| What the exercise asks |
Go to the line containing "(99, 624) = (658, 587): orange" in the records below and print it and every following line exactly, on through the line containing "(231, 519) = (614, 422): red", then stop.

[Records contained in a dataset]
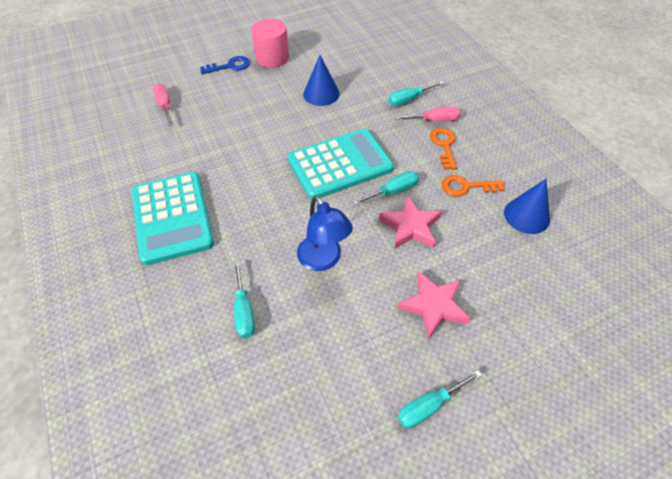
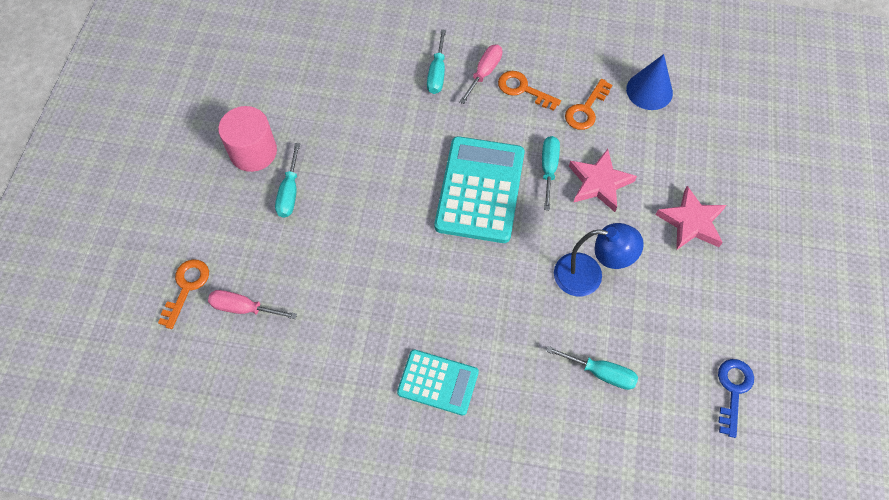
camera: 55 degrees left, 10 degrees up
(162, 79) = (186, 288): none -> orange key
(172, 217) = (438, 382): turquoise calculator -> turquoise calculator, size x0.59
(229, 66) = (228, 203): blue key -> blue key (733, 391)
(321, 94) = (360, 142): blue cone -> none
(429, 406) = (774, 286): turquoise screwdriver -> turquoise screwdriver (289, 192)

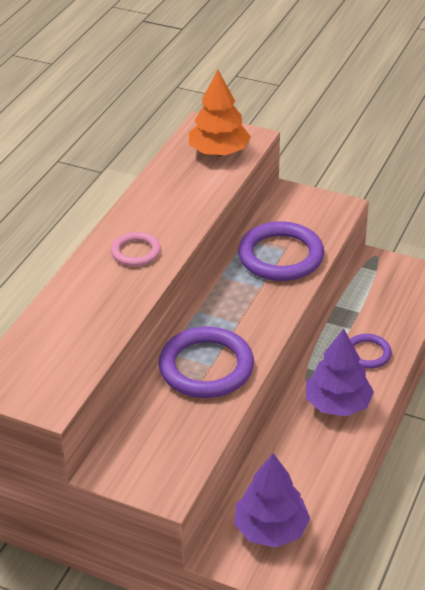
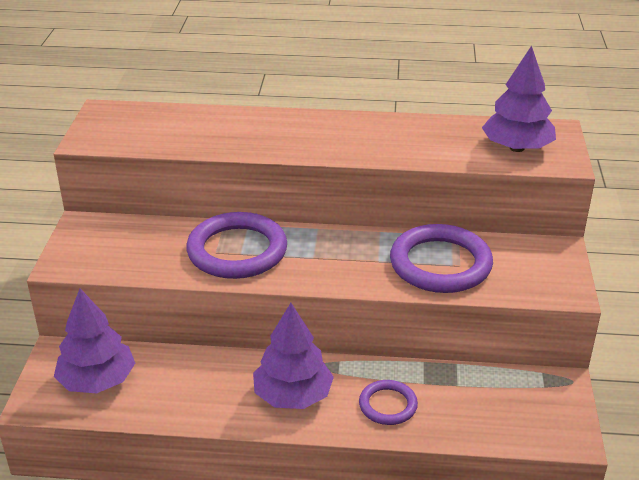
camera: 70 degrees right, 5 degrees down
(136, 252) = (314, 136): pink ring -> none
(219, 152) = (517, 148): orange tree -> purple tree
==
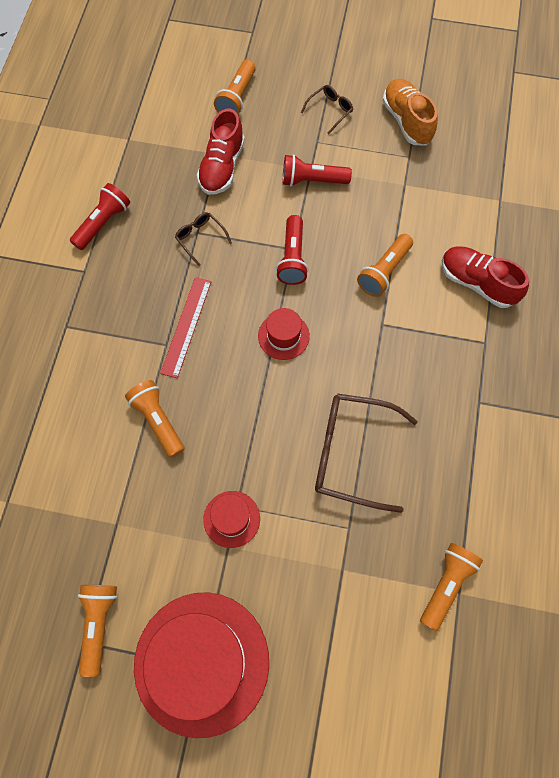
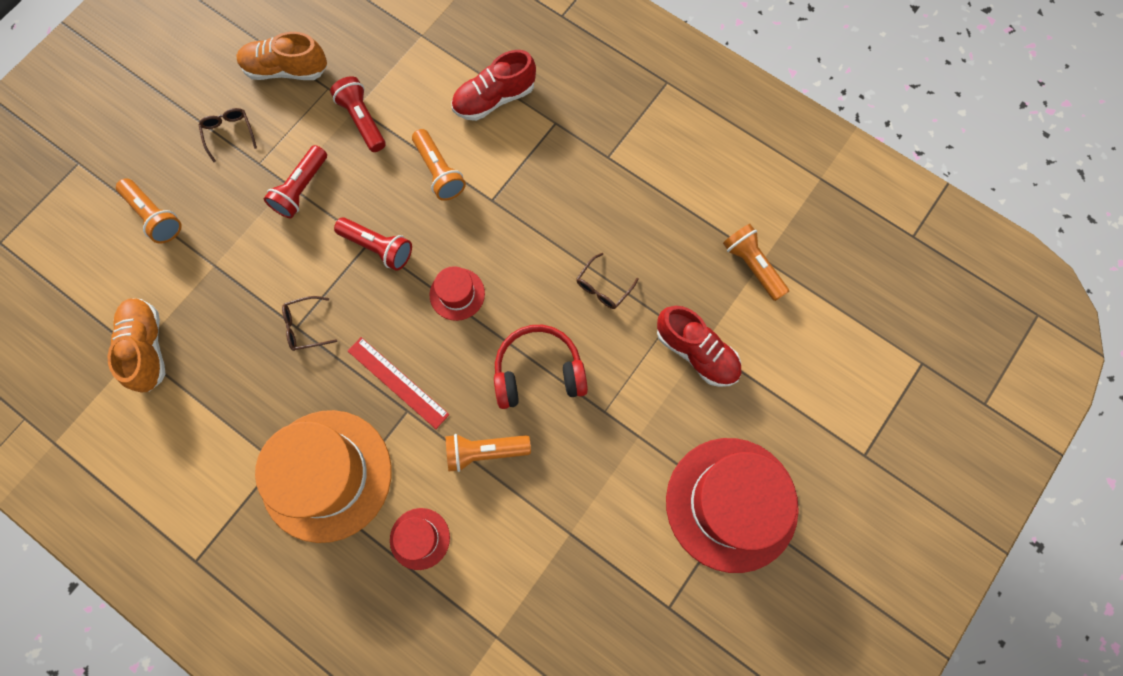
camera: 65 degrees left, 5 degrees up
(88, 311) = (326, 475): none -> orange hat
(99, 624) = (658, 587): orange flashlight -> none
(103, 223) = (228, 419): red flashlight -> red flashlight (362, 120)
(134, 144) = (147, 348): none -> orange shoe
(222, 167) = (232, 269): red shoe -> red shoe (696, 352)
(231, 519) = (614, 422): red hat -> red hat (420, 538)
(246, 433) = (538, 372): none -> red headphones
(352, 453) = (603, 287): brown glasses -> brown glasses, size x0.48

| Solution to this task |
(99, 624) = (658, 587): orange flashlight -> none
(103, 223) = (228, 419): red flashlight -> red flashlight (362, 120)
(134, 144) = (147, 348): none -> orange shoe
(222, 167) = (232, 269): red shoe -> red shoe (696, 352)
(231, 519) = (614, 422): red hat -> red hat (420, 538)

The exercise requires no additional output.